### Records provided
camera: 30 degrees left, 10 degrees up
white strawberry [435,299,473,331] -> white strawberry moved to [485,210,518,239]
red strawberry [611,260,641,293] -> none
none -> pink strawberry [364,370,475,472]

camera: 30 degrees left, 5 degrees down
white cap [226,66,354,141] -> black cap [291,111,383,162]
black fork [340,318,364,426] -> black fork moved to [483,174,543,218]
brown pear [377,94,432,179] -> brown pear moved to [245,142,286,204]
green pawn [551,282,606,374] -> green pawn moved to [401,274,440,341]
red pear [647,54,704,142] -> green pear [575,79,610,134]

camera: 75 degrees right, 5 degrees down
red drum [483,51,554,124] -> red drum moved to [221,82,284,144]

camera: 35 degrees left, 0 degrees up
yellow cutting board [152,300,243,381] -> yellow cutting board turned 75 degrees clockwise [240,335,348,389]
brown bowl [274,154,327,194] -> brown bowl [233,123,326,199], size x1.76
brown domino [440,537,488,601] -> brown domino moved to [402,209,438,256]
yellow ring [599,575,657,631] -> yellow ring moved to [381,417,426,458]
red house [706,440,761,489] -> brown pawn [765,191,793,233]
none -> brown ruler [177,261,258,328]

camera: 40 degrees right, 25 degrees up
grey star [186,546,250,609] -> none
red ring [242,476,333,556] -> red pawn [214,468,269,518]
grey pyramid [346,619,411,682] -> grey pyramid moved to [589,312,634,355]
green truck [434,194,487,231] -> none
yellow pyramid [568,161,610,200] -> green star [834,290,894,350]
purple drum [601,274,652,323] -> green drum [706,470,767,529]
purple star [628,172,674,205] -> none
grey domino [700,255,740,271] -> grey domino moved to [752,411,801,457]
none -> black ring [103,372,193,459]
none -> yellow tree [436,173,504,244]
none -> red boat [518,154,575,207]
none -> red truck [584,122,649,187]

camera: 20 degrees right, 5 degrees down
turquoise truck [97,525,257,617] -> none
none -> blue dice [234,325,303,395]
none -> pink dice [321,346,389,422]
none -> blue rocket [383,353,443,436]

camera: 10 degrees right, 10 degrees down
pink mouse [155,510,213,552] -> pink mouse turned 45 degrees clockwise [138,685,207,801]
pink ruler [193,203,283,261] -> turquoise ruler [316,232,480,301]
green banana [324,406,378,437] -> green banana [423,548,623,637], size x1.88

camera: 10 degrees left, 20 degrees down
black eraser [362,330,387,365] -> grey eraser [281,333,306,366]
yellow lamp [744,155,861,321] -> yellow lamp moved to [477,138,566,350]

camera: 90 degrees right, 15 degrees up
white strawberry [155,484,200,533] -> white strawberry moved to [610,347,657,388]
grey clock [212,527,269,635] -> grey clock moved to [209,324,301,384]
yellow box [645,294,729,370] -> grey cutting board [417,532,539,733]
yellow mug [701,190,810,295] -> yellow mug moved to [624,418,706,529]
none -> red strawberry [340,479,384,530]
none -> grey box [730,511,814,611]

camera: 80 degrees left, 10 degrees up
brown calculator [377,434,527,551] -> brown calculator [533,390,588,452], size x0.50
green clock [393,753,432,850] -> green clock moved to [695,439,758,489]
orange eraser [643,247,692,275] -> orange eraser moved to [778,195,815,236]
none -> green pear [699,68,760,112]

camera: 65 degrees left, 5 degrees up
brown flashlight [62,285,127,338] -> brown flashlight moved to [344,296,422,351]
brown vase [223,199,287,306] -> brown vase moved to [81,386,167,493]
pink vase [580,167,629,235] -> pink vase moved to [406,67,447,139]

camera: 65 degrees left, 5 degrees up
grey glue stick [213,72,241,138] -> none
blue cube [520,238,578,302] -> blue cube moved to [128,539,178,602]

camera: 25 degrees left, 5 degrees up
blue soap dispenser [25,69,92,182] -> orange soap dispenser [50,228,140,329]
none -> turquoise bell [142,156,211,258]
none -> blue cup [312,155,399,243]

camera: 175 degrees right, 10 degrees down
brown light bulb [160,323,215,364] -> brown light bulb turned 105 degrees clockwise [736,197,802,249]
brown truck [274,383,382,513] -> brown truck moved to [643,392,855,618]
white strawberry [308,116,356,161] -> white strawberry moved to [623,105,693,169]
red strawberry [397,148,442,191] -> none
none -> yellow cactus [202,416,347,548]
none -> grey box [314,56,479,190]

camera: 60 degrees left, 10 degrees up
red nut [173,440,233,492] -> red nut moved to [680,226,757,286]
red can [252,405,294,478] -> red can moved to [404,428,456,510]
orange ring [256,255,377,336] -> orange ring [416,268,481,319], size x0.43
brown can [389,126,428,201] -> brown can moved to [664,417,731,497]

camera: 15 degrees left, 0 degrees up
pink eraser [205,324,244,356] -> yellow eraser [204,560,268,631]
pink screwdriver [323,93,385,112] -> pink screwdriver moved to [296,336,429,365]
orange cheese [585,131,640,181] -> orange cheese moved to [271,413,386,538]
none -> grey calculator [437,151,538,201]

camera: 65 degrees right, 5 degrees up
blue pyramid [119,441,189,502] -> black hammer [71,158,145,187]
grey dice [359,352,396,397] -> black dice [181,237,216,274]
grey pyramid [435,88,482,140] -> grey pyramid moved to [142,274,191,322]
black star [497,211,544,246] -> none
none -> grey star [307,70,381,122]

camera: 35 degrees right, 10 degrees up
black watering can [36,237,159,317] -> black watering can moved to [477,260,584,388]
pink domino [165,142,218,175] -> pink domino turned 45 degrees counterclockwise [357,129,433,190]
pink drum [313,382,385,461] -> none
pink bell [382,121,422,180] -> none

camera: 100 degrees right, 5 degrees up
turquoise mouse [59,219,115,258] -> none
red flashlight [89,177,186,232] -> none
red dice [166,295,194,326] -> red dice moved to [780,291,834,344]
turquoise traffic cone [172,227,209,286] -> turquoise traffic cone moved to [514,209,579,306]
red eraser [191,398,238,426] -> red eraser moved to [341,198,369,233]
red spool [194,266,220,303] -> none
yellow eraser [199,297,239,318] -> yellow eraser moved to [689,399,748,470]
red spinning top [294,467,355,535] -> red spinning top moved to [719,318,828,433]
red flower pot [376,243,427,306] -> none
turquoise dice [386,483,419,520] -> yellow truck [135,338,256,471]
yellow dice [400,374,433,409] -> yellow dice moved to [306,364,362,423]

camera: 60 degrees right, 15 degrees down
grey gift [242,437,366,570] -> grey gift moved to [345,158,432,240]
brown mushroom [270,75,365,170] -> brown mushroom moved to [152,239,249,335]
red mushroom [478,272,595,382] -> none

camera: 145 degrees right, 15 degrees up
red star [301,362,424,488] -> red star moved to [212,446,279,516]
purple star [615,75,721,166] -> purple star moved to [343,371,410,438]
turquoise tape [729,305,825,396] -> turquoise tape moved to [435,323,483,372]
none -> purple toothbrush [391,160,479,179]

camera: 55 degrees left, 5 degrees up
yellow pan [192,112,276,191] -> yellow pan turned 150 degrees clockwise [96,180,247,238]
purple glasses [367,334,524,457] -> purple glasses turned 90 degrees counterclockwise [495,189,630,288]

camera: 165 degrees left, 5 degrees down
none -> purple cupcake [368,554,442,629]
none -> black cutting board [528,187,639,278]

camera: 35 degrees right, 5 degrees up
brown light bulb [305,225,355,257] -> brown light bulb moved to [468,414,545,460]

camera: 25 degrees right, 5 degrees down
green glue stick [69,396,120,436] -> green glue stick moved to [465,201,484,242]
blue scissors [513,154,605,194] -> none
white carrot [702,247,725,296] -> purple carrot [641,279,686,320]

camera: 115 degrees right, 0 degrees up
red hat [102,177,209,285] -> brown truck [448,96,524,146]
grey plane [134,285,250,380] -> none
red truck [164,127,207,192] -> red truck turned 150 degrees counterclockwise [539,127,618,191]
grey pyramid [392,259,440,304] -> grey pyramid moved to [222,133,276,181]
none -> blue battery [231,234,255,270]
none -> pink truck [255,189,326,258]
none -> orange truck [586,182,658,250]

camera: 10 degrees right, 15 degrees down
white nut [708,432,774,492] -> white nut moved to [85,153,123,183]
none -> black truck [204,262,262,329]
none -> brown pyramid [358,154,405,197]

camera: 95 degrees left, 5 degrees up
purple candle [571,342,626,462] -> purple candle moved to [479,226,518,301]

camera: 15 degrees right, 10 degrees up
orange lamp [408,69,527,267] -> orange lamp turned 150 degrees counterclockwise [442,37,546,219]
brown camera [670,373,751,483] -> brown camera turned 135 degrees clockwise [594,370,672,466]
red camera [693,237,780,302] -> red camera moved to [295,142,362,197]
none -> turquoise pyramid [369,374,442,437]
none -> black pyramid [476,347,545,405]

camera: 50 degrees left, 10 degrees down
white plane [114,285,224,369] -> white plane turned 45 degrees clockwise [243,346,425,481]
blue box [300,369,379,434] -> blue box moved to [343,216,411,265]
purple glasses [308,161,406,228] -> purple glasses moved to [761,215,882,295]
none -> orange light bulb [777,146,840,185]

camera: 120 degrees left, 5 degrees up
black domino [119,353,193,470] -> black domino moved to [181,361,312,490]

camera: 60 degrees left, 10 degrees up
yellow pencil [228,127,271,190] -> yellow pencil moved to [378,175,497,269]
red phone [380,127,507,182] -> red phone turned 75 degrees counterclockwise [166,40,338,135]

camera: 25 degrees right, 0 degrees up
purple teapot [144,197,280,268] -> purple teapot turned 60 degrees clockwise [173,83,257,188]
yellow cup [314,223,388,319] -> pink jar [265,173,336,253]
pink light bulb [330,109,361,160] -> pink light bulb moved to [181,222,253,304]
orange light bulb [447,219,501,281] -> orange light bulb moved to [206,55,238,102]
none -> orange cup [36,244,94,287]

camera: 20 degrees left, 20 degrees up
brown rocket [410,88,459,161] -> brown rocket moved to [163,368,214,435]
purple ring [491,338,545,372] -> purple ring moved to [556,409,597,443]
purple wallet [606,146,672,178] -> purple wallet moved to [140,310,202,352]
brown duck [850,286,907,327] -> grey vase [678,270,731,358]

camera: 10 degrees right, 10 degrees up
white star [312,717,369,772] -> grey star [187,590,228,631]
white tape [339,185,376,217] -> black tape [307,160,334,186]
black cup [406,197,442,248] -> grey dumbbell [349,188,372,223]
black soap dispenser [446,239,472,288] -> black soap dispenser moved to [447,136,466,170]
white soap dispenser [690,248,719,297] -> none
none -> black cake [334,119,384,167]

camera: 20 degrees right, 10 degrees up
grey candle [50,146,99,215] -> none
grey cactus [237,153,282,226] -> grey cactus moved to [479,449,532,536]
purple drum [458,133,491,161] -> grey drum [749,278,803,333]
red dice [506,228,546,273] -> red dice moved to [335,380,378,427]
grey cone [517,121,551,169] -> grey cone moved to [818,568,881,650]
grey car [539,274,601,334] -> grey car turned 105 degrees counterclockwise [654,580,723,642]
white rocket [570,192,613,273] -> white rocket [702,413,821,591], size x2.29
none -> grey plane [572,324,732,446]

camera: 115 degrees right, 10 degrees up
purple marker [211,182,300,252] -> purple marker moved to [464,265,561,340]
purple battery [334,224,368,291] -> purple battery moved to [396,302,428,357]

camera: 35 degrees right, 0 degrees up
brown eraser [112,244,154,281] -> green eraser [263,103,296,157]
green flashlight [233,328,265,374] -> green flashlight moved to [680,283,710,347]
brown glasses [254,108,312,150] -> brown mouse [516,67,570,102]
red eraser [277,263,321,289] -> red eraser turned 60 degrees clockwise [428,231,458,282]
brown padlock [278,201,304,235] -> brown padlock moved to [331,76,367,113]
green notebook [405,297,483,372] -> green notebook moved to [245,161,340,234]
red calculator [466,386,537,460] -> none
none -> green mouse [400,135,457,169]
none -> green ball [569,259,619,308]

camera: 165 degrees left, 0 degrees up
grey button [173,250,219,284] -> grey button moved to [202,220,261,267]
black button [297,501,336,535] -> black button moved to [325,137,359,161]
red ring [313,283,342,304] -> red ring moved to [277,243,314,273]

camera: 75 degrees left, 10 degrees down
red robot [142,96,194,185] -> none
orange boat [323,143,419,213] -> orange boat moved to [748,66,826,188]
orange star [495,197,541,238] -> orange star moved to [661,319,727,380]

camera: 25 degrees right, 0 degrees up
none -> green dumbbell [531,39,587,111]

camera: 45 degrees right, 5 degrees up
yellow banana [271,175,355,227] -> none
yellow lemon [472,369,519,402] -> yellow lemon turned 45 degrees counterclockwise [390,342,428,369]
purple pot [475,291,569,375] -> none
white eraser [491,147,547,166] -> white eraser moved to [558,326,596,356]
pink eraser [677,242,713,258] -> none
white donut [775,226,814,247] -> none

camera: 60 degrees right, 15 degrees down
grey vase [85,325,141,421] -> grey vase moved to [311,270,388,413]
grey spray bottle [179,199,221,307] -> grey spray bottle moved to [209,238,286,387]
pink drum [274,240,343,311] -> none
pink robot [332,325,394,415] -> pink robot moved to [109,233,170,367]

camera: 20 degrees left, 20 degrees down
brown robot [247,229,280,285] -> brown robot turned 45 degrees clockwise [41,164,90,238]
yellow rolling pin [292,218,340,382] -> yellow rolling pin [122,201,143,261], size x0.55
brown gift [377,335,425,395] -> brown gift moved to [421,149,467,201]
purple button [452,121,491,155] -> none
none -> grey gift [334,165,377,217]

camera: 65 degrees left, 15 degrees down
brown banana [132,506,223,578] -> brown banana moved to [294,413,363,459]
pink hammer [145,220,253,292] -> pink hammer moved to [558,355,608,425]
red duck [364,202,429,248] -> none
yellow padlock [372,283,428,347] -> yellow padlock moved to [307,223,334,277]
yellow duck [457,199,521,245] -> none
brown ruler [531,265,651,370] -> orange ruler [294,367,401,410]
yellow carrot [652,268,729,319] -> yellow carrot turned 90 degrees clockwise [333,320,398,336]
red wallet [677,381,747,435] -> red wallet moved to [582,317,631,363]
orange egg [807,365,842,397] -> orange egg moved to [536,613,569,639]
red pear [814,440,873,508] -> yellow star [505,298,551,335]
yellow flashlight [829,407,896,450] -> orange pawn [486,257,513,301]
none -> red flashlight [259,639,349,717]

### Problem statement
Copy word for word the stretch of entries above from the line that has "none -> yellow tree [436,173,504,244]" through the line that has "brown vase [223,199,287,306]", both ends included, and nothing outside it.

### Task output
none -> yellow tree [436,173,504,244]
none -> red boat [518,154,575,207]
none -> red truck [584,122,649,187]

camera: 20 degrees right, 5 degrees down
turquoise truck [97,525,257,617] -> none
none -> blue dice [234,325,303,395]
none -> pink dice [321,346,389,422]
none -> blue rocket [383,353,443,436]

camera: 10 degrees right, 10 degrees down
pink mouse [155,510,213,552] -> pink mouse turned 45 degrees clockwise [138,685,207,801]
pink ruler [193,203,283,261] -> turquoise ruler [316,232,480,301]
green banana [324,406,378,437] -> green banana [423,548,623,637], size x1.88

camera: 10 degrees left, 20 degrees down
black eraser [362,330,387,365] -> grey eraser [281,333,306,366]
yellow lamp [744,155,861,321] -> yellow lamp moved to [477,138,566,350]

camera: 90 degrees right, 15 degrees up
white strawberry [155,484,200,533] -> white strawberry moved to [610,347,657,388]
grey clock [212,527,269,635] -> grey clock moved to [209,324,301,384]
yellow box [645,294,729,370] -> grey cutting board [417,532,539,733]
yellow mug [701,190,810,295] -> yellow mug moved to [624,418,706,529]
none -> red strawberry [340,479,384,530]
none -> grey box [730,511,814,611]

camera: 80 degrees left, 10 degrees up
brown calculator [377,434,527,551] -> brown calculator [533,390,588,452], size x0.50
green clock [393,753,432,850] -> green clock moved to [695,439,758,489]
orange eraser [643,247,692,275] -> orange eraser moved to [778,195,815,236]
none -> green pear [699,68,760,112]

camera: 65 degrees left, 5 degrees up
brown flashlight [62,285,127,338] -> brown flashlight moved to [344,296,422,351]
brown vase [223,199,287,306] -> brown vase moved to [81,386,167,493]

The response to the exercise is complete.